Pictures excluded, copy every record that follows exactly as it appears.

Dataset:
»»

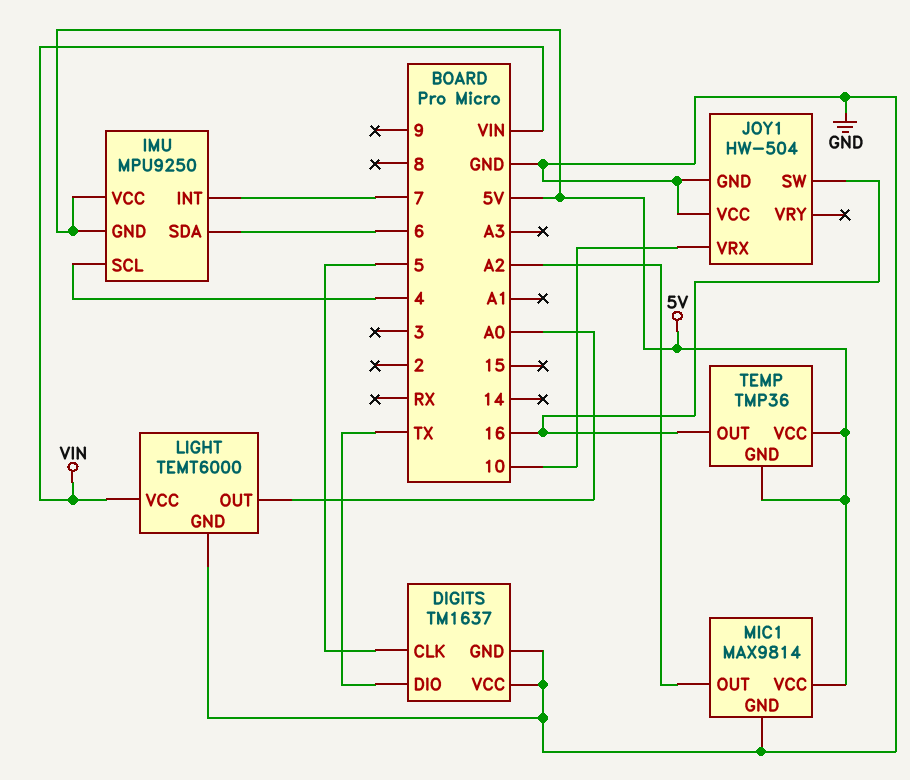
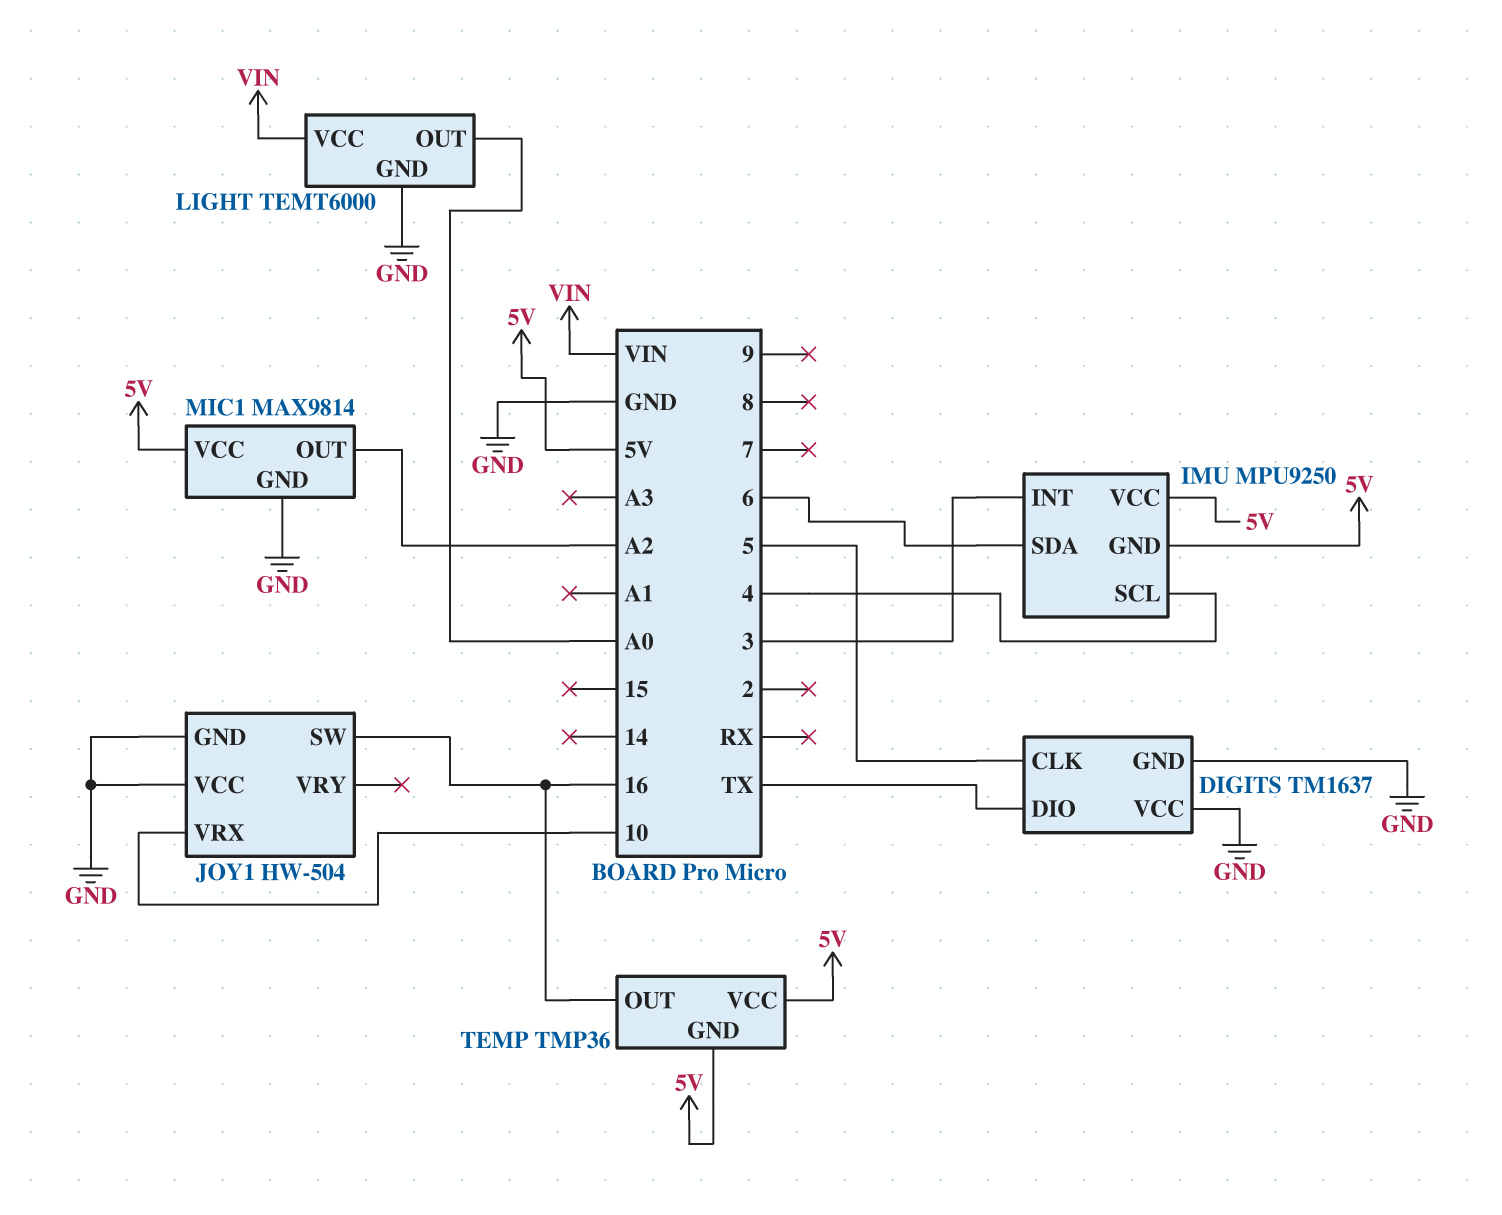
IMU pin INT: 7 -> 3

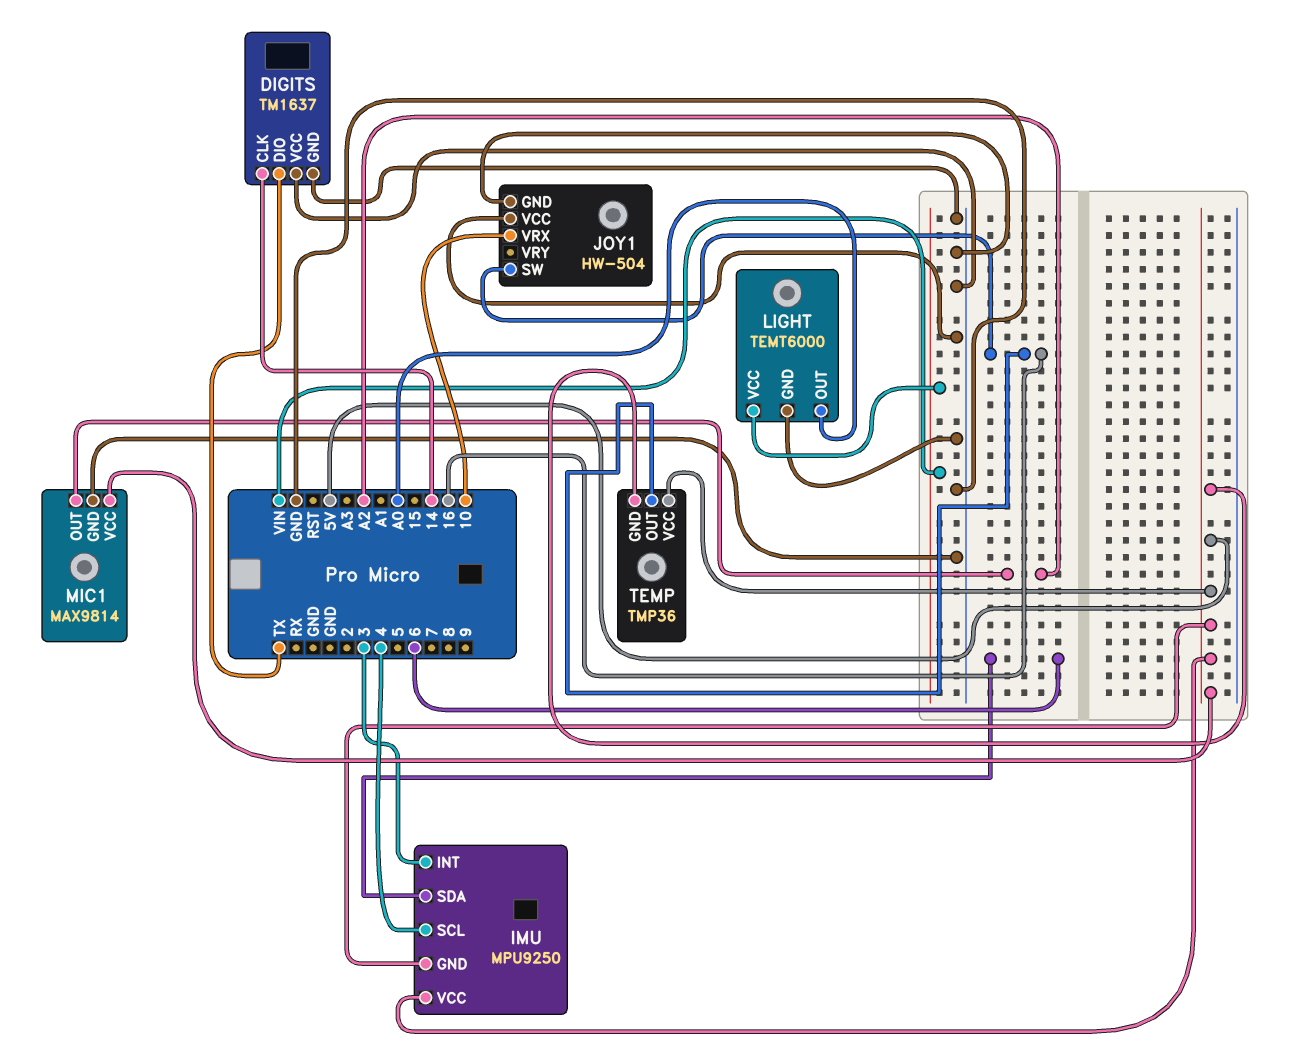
DIGITS pin CLK: 5 -> 14

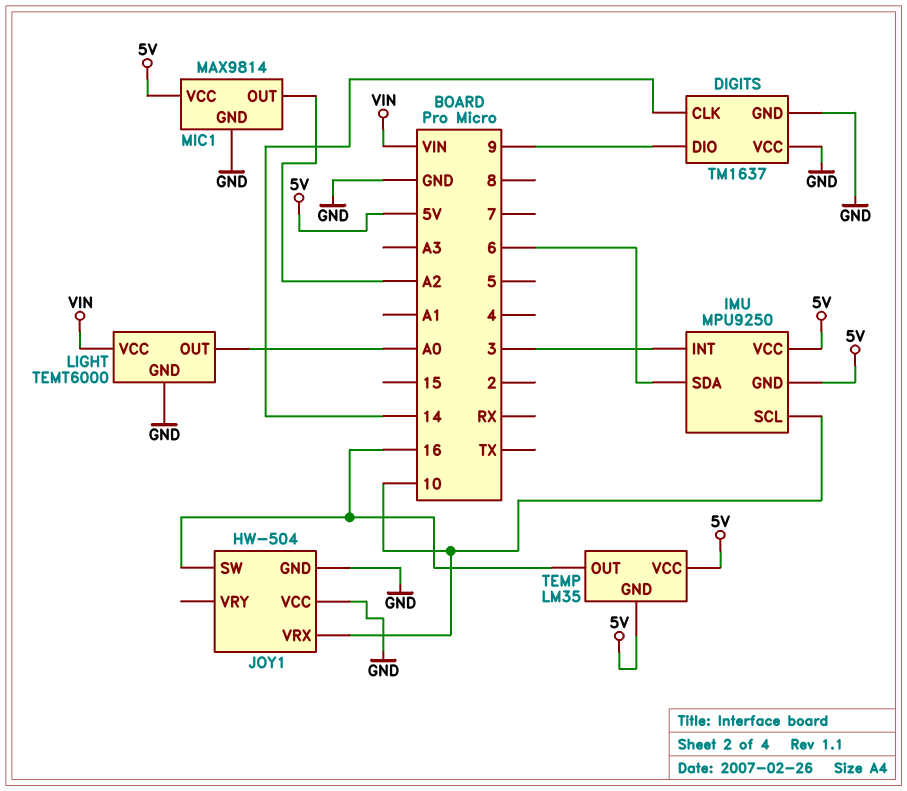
DIGITS pin DIO: TX -> 9
IMU pin SCL: 4 -> 10
TEMP: TMP36 -> LM35

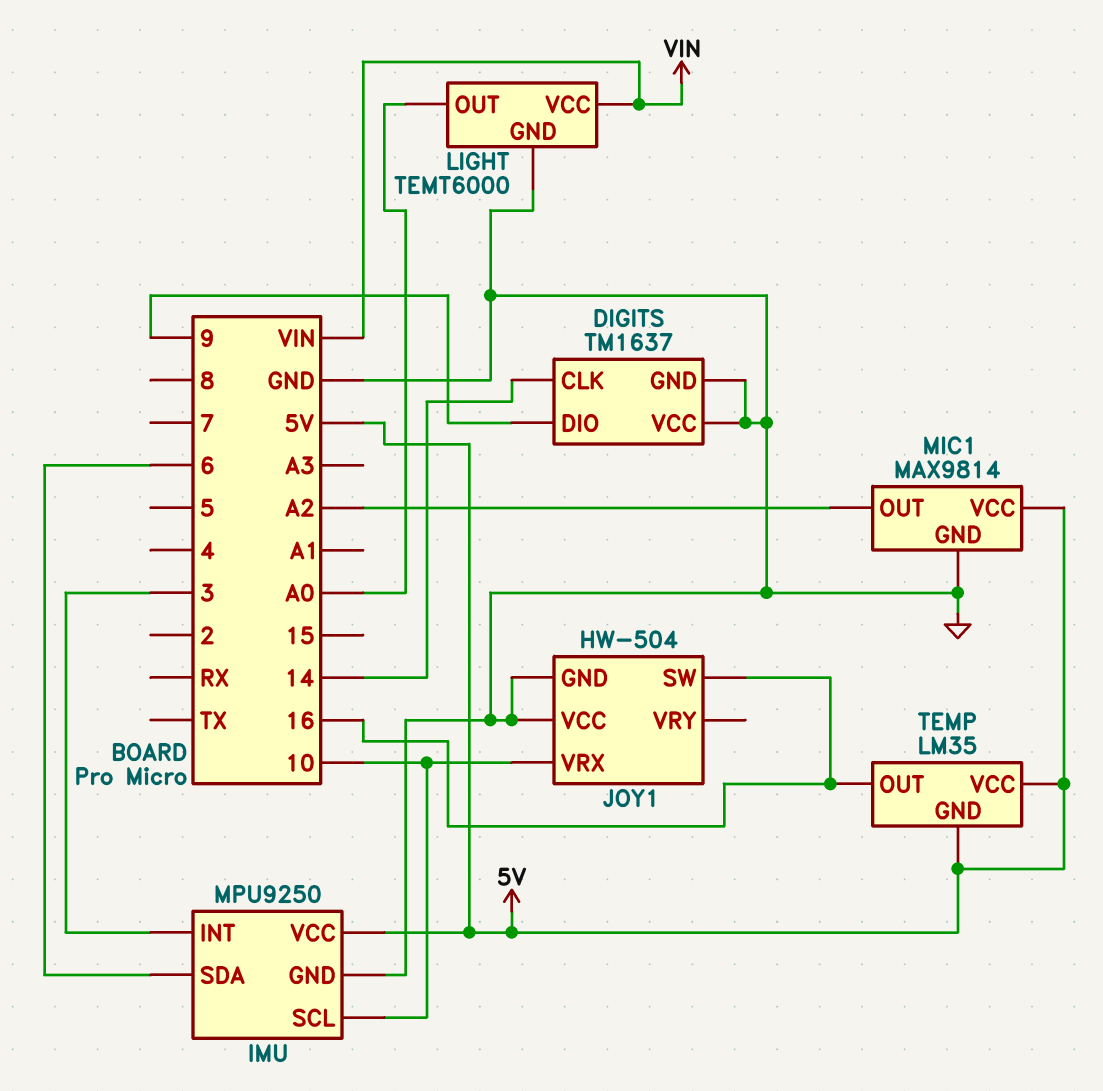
IMU pin GND: 5V -> GND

««

Solved exercise:
IMU pin INT: 7 -> 3

DIGITS pin CLK: 5 -> 14

DIGITS pin DIO: TX -> 9
IMU pin SCL: 4 -> 10
TEMP: TMP36 -> LM35

IMU pin GND: 5V -> GND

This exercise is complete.